▶ [Data provided]
==========

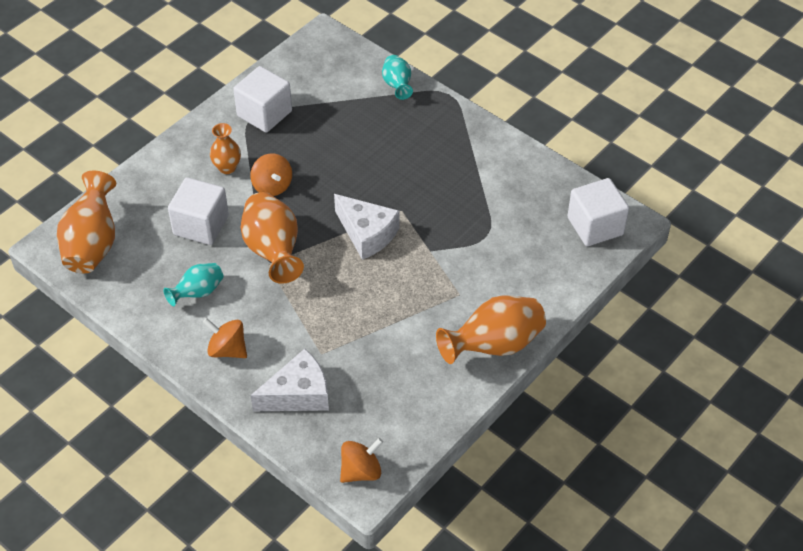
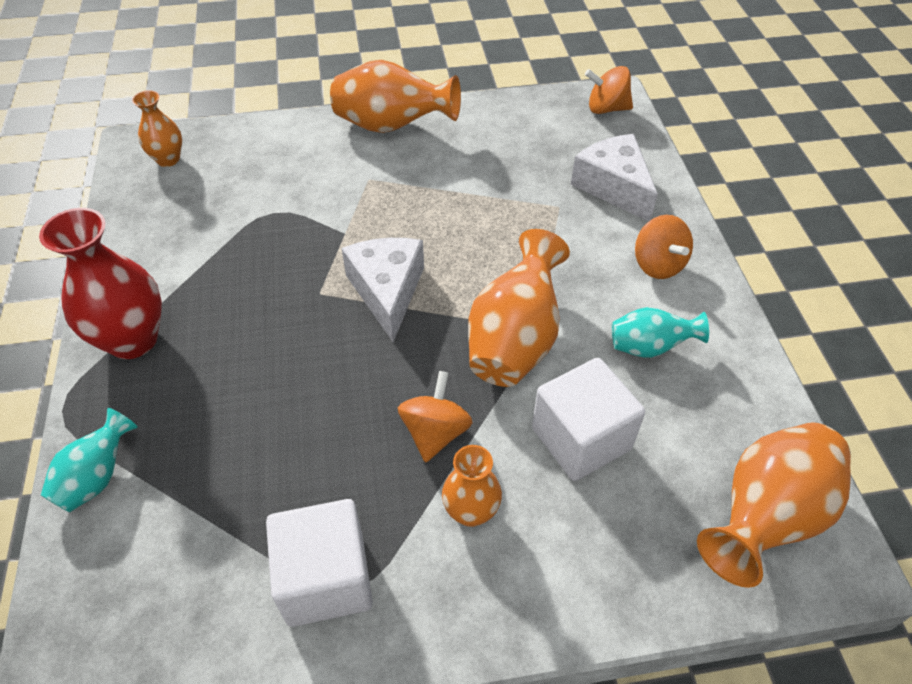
camera: 140 degrees left, 0 degrees up
(298, 394) = (613, 187): white cheese -> white cheese turned 45 degrees clockwise
(461, 134) = (133, 340): none -> red vase
(595, 226) = (168, 159): white cube -> orange vase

==========

▶ [Exercise prompt]
Every line of the listing above that contains "white" is to be copied.

▶ [Solution]
(298, 394) = (613, 187): white cheese -> white cheese turned 45 degrees clockwise
(595, 226) = (168, 159): white cube -> orange vase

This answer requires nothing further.